**Exercise details**
For the material that follows, return exactly the lines from the one with "brown circle: (113, 87) -> (73, 50), moved" through the one with "red cross: (104, 232) -> (48, 209), moved", both ends included.

**Entries supplied**
════════

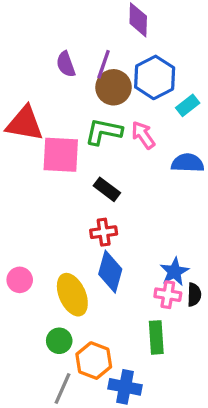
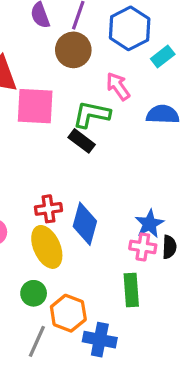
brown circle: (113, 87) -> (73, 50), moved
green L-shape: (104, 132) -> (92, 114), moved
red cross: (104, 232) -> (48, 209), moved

════════

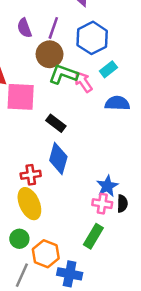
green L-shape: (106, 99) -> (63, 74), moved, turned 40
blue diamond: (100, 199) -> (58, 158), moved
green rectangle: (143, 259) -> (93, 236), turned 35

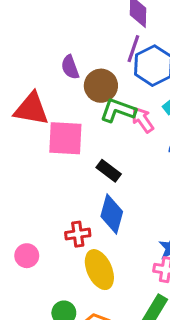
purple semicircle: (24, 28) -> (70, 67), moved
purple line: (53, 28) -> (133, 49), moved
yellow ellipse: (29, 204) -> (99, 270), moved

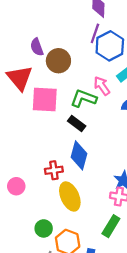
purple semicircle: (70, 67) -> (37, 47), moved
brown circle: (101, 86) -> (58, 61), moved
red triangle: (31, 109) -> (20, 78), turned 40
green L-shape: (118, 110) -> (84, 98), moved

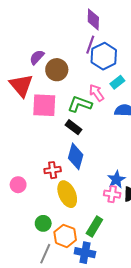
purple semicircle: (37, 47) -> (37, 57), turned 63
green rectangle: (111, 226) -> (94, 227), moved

════════

**Solution**
brown circle: (113, 87) -> (73, 50), moved
green L-shape: (104, 132) -> (92, 114), moved
red cross: (104, 232) -> (48, 209), moved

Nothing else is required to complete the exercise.